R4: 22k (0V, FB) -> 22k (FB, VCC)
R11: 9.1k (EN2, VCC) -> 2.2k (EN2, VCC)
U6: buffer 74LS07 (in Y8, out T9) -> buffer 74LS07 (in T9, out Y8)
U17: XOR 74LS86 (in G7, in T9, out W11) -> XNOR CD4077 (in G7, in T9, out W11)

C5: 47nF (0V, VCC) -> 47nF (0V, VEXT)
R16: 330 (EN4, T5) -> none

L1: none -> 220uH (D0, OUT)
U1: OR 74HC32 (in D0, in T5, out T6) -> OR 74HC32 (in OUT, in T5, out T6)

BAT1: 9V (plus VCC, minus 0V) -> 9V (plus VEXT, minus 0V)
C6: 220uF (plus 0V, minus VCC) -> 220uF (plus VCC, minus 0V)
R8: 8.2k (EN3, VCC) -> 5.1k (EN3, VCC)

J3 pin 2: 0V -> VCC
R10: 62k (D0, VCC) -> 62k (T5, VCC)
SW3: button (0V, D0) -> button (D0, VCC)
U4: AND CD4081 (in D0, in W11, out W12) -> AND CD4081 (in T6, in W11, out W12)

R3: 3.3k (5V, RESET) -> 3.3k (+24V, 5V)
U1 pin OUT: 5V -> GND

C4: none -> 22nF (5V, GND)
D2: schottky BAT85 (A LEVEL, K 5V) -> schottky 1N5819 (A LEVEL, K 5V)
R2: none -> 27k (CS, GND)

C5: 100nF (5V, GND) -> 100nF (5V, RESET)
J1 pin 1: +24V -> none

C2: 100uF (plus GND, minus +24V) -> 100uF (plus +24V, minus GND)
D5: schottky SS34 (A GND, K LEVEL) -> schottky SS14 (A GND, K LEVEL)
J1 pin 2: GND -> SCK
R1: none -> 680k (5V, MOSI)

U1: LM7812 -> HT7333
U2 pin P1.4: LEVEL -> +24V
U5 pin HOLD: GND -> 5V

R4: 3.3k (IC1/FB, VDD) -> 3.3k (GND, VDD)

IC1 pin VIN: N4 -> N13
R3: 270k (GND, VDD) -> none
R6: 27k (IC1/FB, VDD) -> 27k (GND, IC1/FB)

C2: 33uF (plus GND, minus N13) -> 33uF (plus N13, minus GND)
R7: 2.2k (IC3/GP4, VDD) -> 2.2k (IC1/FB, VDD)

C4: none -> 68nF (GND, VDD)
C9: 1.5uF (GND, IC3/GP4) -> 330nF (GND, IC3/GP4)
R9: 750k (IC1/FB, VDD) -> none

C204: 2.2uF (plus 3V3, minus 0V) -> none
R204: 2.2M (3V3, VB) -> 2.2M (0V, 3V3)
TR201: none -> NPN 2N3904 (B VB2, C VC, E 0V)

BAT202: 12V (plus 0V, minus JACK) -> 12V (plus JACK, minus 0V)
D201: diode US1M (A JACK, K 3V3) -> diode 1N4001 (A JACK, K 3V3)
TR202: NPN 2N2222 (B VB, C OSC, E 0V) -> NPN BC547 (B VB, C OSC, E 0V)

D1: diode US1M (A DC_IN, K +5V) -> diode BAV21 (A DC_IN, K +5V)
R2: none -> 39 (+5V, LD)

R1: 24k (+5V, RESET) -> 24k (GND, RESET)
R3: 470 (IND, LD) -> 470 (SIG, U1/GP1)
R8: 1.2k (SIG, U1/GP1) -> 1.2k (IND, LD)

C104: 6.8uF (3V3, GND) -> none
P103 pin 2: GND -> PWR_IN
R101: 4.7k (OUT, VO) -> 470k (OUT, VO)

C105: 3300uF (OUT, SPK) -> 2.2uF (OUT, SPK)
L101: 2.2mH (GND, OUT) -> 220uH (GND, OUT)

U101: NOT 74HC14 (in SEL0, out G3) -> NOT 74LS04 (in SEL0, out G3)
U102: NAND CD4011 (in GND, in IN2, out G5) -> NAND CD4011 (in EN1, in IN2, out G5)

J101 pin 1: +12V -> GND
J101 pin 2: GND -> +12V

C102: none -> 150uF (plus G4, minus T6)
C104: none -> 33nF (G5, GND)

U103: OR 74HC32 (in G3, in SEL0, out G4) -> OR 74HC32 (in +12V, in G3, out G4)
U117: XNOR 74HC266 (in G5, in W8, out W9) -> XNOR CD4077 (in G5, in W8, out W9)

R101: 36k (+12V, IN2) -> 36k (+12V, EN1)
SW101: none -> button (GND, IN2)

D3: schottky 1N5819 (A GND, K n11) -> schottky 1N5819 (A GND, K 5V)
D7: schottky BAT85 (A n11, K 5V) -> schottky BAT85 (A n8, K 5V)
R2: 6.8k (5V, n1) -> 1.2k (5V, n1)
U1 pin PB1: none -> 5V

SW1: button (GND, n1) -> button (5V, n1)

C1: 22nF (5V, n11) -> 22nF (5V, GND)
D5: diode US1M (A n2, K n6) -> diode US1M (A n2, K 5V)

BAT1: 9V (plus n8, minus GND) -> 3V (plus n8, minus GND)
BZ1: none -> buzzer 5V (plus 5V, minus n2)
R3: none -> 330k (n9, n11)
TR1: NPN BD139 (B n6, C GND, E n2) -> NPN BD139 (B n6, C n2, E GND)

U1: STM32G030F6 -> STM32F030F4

What is required: Please copy each line of the records above that holds the word "RESET".

Response to this task:
R3: 3.3k (5V, RESET) -> 3.3k (+24V, 5V)
C5: 100nF (5V, GND) -> 100nF (5V, RESET)
R1: 24k (+5V, RESET) -> 24k (GND, RESET)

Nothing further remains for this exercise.